Dataset records:
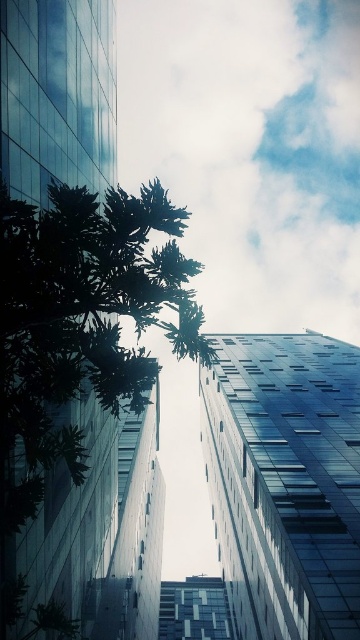
Who is shorter, white fluffy cloud at upper center or green leafy tree at center?

green leafy tree at center is shorter.

Between white fluffy cloud at upper center and green leafy tree at center, which one appears on the left side from the viewer's perspective?

From the viewer's perspective, green leafy tree at center appears more on the left side.

Identify the location of white fluffy cloud at upper center. The height and width of the screenshot is (640, 360). (250, 148).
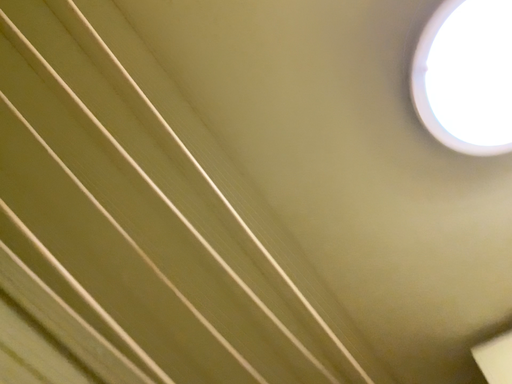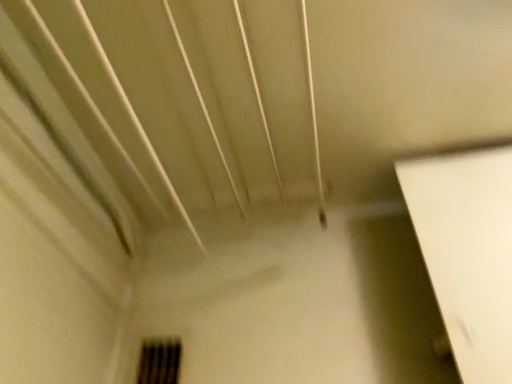
Question: Which way did the camera rotate in the video?

Choices:
 (A) rotated right
 (B) rotated left

Answer: (A)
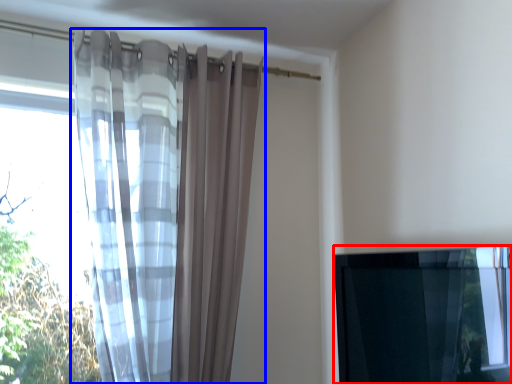
Question: Which object is further to the camera taking this photo, window (highlighted by a red box) or curtain (highlighted by a blue box)?

Choices:
 (A) window
 (B) curtain

Answer: (B)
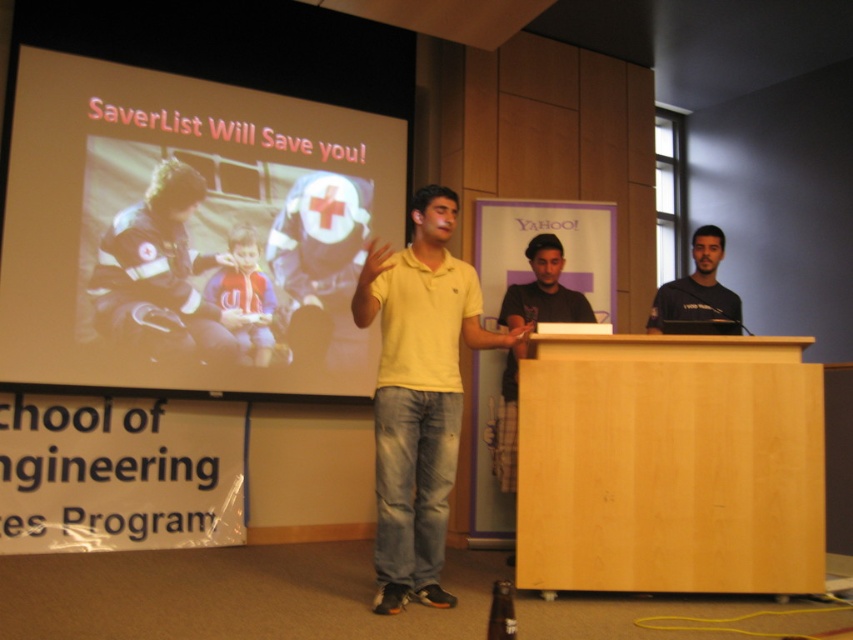
You are an attendee sitting in the conference room and want to take a photo of the slide displayed on the matte plastic projector screen at upper left. However, you notice that the screen is at a specific coordinate point. Can you confirm if the screen is positioned at point (189, 230)?

The matte plastic projector screen at upper left is indeed represented by point (189, 230).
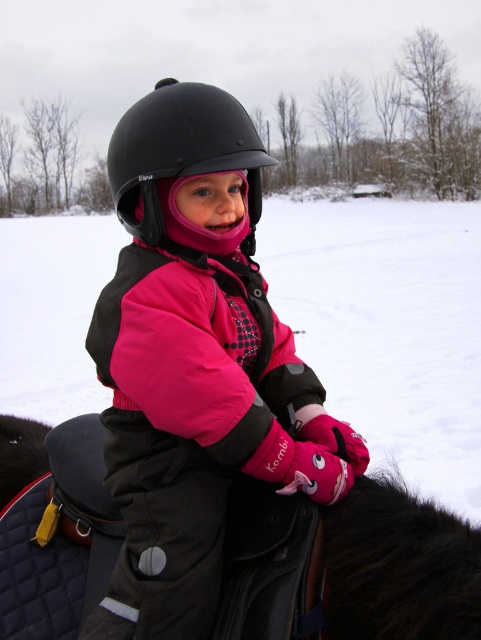
What is the exact location of the pink matte jacket at center in the image?

The pink matte jacket at center is located at point coordinates of (195,362).

You are a photographer trying to capture the child in the winter scene. Since the pink matte jacket at center and white powdery snow at center are both in the center, which one is closer to the camera?

The pink matte jacket at center is below white powdery snow at center, so the white powdery snow at center is closer to the camera.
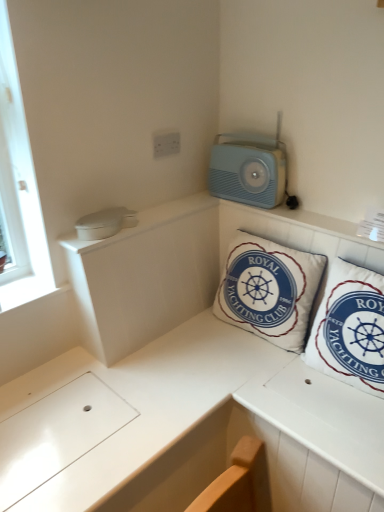
Question: Does light blue plastic radio at upper right have a lesser width compared to white cotton cushion at center, which is the 2th pillow from right to left?

Choices:
 (A) no
 (B) yes

Answer: (B)

Question: Does light blue plastic radio at upper right appear on the left side of white cotton cushion at center, which is the 2th pillow from right to left?

Choices:
 (A) no
 (B) yes

Answer: (B)

Question: From the image's perspective, is light blue plastic radio at upper right under white cotton cushion at center, which is the 2th pillow from right to left?

Choices:
 (A) no
 (B) yes

Answer: (A)

Question: Considering the relative positions of light blue plastic radio at upper right and white cotton cushion at center, which is the 2th pillow from right to left, in the image provided, is light blue plastic radio at upper right in front of white cotton cushion at center, which is the 2th pillow from right to left,?

Choices:
 (A) no
 (B) yes

Answer: (A)

Question: From a real-world perspective, is light blue plastic radio at upper right on top of white cotton cushion at center, the first pillow from the left?

Choices:
 (A) no
 (B) yes

Answer: (B)

Question: Does light blue plastic radio at upper right have a greater height compared to white cotton cushion at center, which is the 2th pillow from right to left?

Choices:
 (A) yes
 (B) no

Answer: (B)

Question: Can you confirm if white fabric pillow at upper right, positioned as the second pillow in left-to-right order, is thinner than white plastic electric outlet at upper center?

Choices:
 (A) no
 (B) yes

Answer: (A)

Question: Does white fabric pillow at upper right, positioned as the second pillow in left-to-right order, come behind white plastic electric outlet at upper center?

Choices:
 (A) no
 (B) yes

Answer: (A)

Question: From a real-world perspective, is white fabric pillow at upper right, positioned as the second pillow in left-to-right order, below white plastic electric outlet at upper center?

Choices:
 (A) no
 (B) yes

Answer: (B)

Question: Is white fabric pillow at upper right, positioned as the second pillow in left-to-right order, completely or partially outside of white plastic electric outlet at upper center?

Choices:
 (A) no
 (B) yes

Answer: (B)

Question: From the image's perspective, does white fabric pillow at upper right, which is the first pillow from right to left, appear higher than white plastic electric outlet at upper center?

Choices:
 (A) no
 (B) yes

Answer: (A)

Question: Does white fabric pillow at upper right, positioned as the second pillow in left-to-right order, come in front of white plastic electric outlet at upper center?

Choices:
 (A) no
 (B) yes

Answer: (B)

Question: Can you confirm if white fabric pillow at upper right, which is the first pillow from right to left, is thinner than light blue plastic radio at upper right?

Choices:
 (A) no
 (B) yes

Answer: (A)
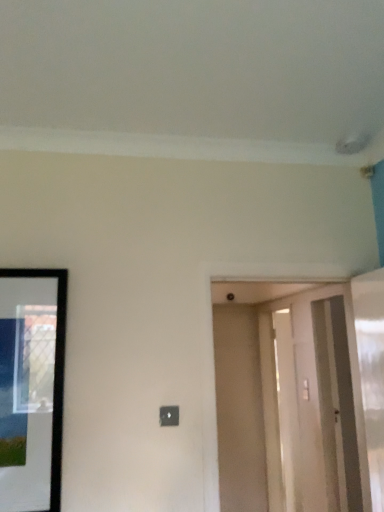
Question: Is smooth beige door at center thinner than black glossy picture frame at left?

Choices:
 (A) yes
 (B) no

Answer: (B)

Question: Is black glossy picture frame at left at the back of smooth beige door at center?

Choices:
 (A) yes
 (B) no

Answer: (B)

Question: From a real-world perspective, does smooth beige door at center stand above black glossy picture frame at left?

Choices:
 (A) no
 (B) yes

Answer: (A)

Question: Is smooth beige door at center taller than black glossy picture frame at left?

Choices:
 (A) no
 (B) yes

Answer: (B)

Question: Is smooth beige door at center not within black glossy picture frame at left?

Choices:
 (A) yes
 (B) no

Answer: (A)

Question: From the image's perspective, is smooth beige door at center beneath black glossy picture frame at left?

Choices:
 (A) yes
 (B) no

Answer: (A)

Question: Is clear glass screen door at right wider than smooth beige door at center?

Choices:
 (A) no
 (B) yes

Answer: (B)

Question: Can you confirm if clear glass screen door at right is smaller than smooth beige door at center?

Choices:
 (A) yes
 (B) no

Answer: (B)

Question: Can you confirm if clear glass screen door at right is positioned to the right of smooth beige door at center?

Choices:
 (A) no
 (B) yes

Answer: (B)

Question: Is smooth beige door at center inside clear glass screen door at right?

Choices:
 (A) no
 (B) yes

Answer: (A)

Question: Does clear glass screen door at right appear on the left side of smooth beige door at center?

Choices:
 (A) yes
 (B) no

Answer: (B)

Question: Is clear glass screen door at right positioned far away from smooth beige door at center?

Choices:
 (A) no
 (B) yes

Answer: (B)

Question: Is smooth beige door at center not inside clear glass screen door at right?

Choices:
 (A) no
 (B) yes

Answer: (B)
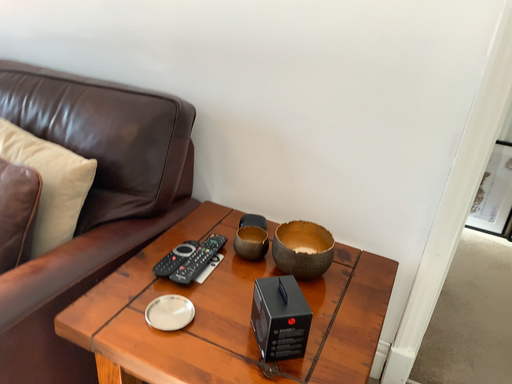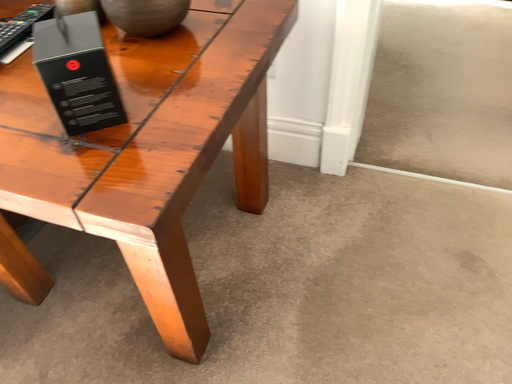
Question: Which way did the camera rotate in the video?

Choices:
 (A) rotated upward
 (B) rotated downward

Answer: (B)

*REQUIREMENT:* Rewrite all of the records, changing every "Choices" to "Options" and keeping everything else the same. Omit the pictures from your version.

*TASK SOLUTION:*
Who is shorter, white fluffy cloud at upper center or green leafy tree at center?

green leafy tree at center is shorter.

Between white fluffy cloud at upper center and green leafy tree at center, which one appears on the left side from the viewer's perspective?

From the viewer's perspective, green leafy tree at center appears more on the left side.

Identify the location of white fluffy cloud at upper center. The height and width of the screenshot is (640, 360). (250, 148).
Question: Which way did the camera rotate in the video?

Options:
 (A) rotated right
 (B) rotated left

Answer: (A)
Question: Which object is further to the camera taking this photo, window (highlighted by a red box) or curtain (highlighted by a blue box)?

Options:
 (A) window
 (B) curtain

Answer: (B)
You are an attendee sitting in the conference room and want to take a photo of the slide displayed on the matte plastic projector screen at upper left. However, you notice that the screen is at a specific coordinate point. Can you confirm if the screen is positioned at point (189, 230)?

The matte plastic projector screen at upper left is indeed represented by point (189, 230).
What is the exact location of the pink matte jacket at center in the image?

The pink matte jacket at center is located at point coordinates of (195,362).

You are a photographer trying to capture the child in the winter scene. Since the pink matte jacket at center and white powdery snow at center are both in the center, which one is closer to the camera?

The pink matte jacket at center is below white powdery snow at center, so the white powdery snow at center is closer to the camera.
Question: Does light blue plastic radio at upper right have a lesser width compared to white cotton cushion at center, which is the 2th pillow from right to left?

Options:
 (A) no
 (B) yes

Answer: (B)

Question: Does light blue plastic radio at upper right appear on the left side of white cotton cushion at center, which is the 2th pillow from right to left?

Options:
 (A) no
 (B) yes

Answer: (B)

Question: From the image's perspective, is light blue plastic radio at upper right under white cotton cushion at center, which is the 2th pillow from right to left?

Options:
 (A) no
 (B) yes

Answer: (A)

Question: Considering the relative positions of light blue plastic radio at upper right and white cotton cushion at center, which is the 2th pillow from right to left, in the image provided, is light blue plastic radio at upper right in front of white cotton cushion at center, which is the 2th pillow from right to left,?

Options:
 (A) no
 (B) yes

Answer: (A)

Question: From a real-world perspective, is light blue plastic radio at upper right on top of white cotton cushion at center, the first pillow from the left?

Options:
 (A) no
 (B) yes

Answer: (B)

Question: Does light blue plastic radio at upper right have a greater height compared to white cotton cushion at center, which is the 2th pillow from right to left?

Options:
 (A) yes
 (B) no

Answer: (B)

Question: Can you confirm if white fabric pillow at upper right, positioned as the second pillow in left-to-right order, is thinner than white plastic electric outlet at upper center?

Options:
 (A) no
 (B) yes

Answer: (A)

Question: Does white fabric pillow at upper right, positioned as the second pillow in left-to-right order, come behind white plastic electric outlet at upper center?

Options:
 (A) no
 (B) yes

Answer: (A)

Question: From a real-world perspective, is white fabric pillow at upper right, positioned as the second pillow in left-to-right order, below white plastic electric outlet at upper center?

Options:
 (A) no
 (B) yes

Answer: (B)

Question: Is white fabric pillow at upper right, positioned as the second pillow in left-to-right order, completely or partially outside of white plastic electric outlet at upper center?

Options:
 (A) no
 (B) yes

Answer: (B)

Question: From the image's perspective, does white fabric pillow at upper right, which is the first pillow from right to left, appear higher than white plastic electric outlet at upper center?

Options:
 (A) no
 (B) yes

Answer: (A)

Question: Does white fabric pillow at upper right, positioned as the second pillow in left-to-right order, come in front of white plastic electric outlet at upper center?

Options:
 (A) no
 (B) yes

Answer: (B)

Question: Can you confirm if white fabric pillow at upper right, which is the first pillow from right to left, is thinner than light blue plastic radio at upper right?

Options:
 (A) no
 (B) yes

Answer: (A)
Question: Is smooth beige door at center thinner than black glossy picture frame at left?

Options:
 (A) yes
 (B) no

Answer: (B)

Question: Is black glossy picture frame at left at the back of smooth beige door at center?

Options:
 (A) yes
 (B) no

Answer: (B)

Question: From a real-world perspective, does smooth beige door at center stand above black glossy picture frame at left?

Options:
 (A) no
 (B) yes

Answer: (A)

Question: Is smooth beige door at center taller than black glossy picture frame at left?

Options:
 (A) no
 (B) yes

Answer: (B)

Question: Is smooth beige door at center not within black glossy picture frame at left?

Options:
 (A) yes
 (B) no

Answer: (A)

Question: From the image's perspective, is smooth beige door at center beneath black glossy picture frame at left?

Options:
 (A) yes
 (B) no

Answer: (A)

Question: Is clear glass screen door at right wider than smooth beige door at center?

Options:
 (A) no
 (B) yes

Answer: (B)

Question: Can you confirm if clear glass screen door at right is smaller than smooth beige door at center?

Options:
 (A) yes
 (B) no

Answer: (B)

Question: Can you confirm if clear glass screen door at right is positioned to the right of smooth beige door at center?

Options:
 (A) no
 (B) yes

Answer: (B)

Question: Is smooth beige door at center inside clear glass screen door at right?

Options:
 (A) no
 (B) yes

Answer: (A)

Question: Does clear glass screen door at right appear on the left side of smooth beige door at center?

Options:
 (A) yes
 (B) no

Answer: (B)

Question: Is clear glass screen door at right positioned far away from smooth beige door at center?

Options:
 (A) no
 (B) yes

Answer: (B)

Question: Is smooth beige door at center not inside clear glass screen door at right?

Options:
 (A) no
 (B) yes

Answer: (B)
Question: Which way did the camera rotate in the video?

Options:
 (A) rotated upward
 (B) rotated downward

Answer: (B)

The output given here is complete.